* **EXERCISE GOAL**: For each line of the data below, copy it if it holds the word "turned".

[Object displacement listings]
Segment Open
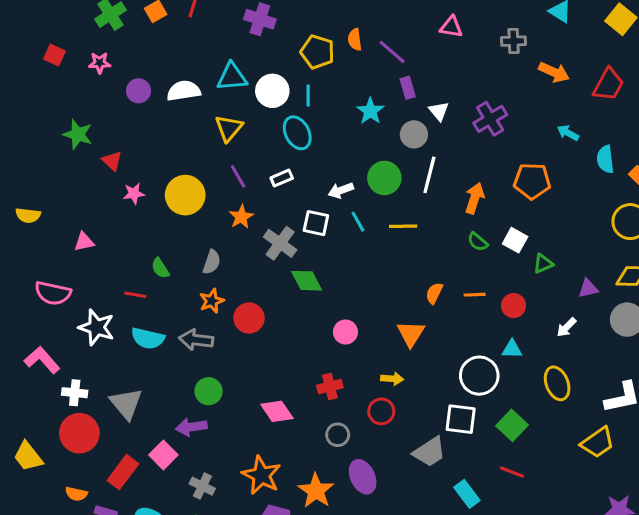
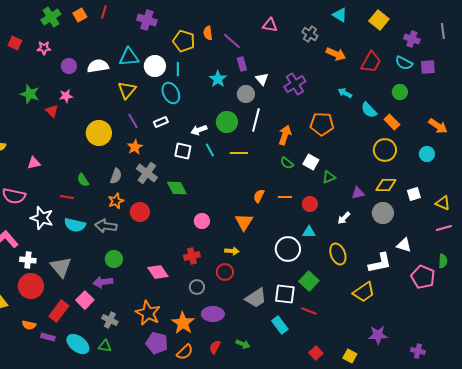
gray cross: (514, 41) -> (310, 34), turned 35
cyan semicircle: (605, 159) -> (369, 110), turned -36
pink star: (134, 194) -> (66, 96), moved
gray cross: (280, 243) -> (147, 173), moved
white square: (461, 419) -> (285, 294), moved
purple ellipse: (363, 477) -> (213, 314), turned -65

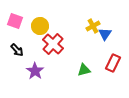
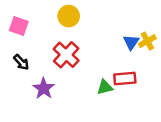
yellow circle: (40, 26) -> (69, 16), moved
yellow cross: (93, 26) -> (147, 41), moved
red rectangle: (113, 63) -> (125, 78), moved, turned 60

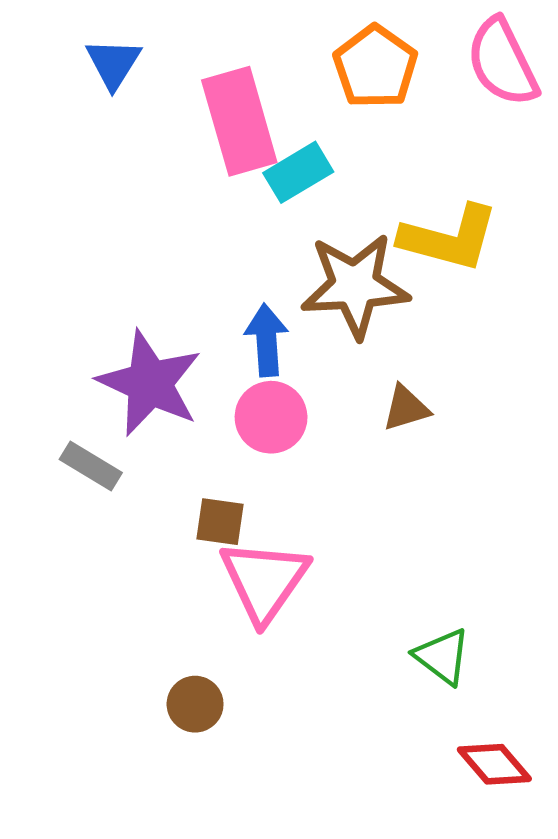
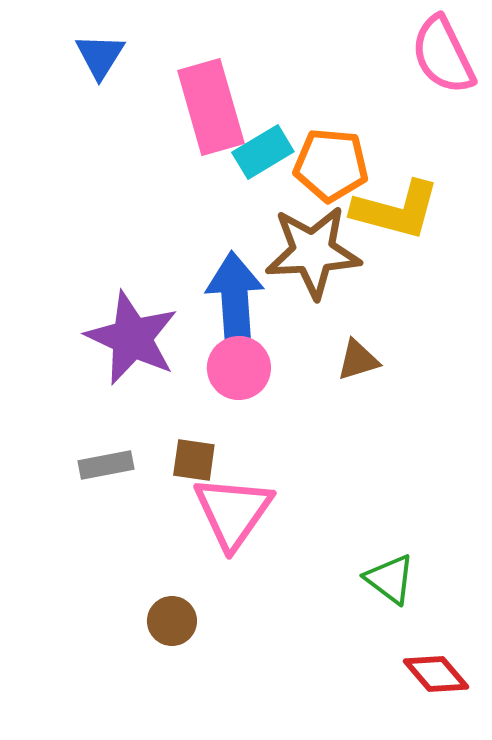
orange pentagon: (375, 67) -> (331, 165), moved, turned -30
blue arrow: (266, 340) -> (235, 300), size x1.5
gray rectangle: (91, 466) -> (106, 465), moved, turned -42

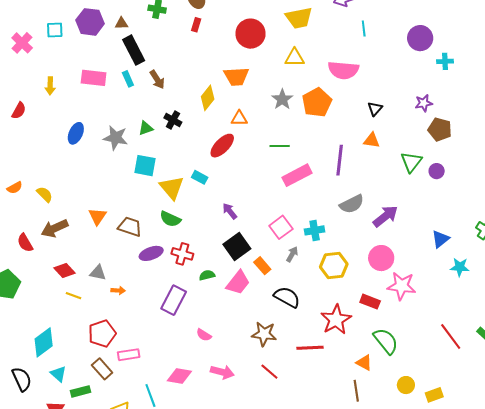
Segment Closed
* **FINISHED EXERCISE**:
gray cross: (514, 41) -> (310, 34), turned 35
cyan semicircle: (605, 159) -> (369, 110), turned -36
purple ellipse: (363, 477) -> (213, 314), turned -65
red rectangle: (113, 63) -> (125, 78), moved, turned 60
orange pentagon: (375, 67) -> (331, 165), moved, turned -30
gray rectangle: (91, 466) -> (106, 465), moved, turned -42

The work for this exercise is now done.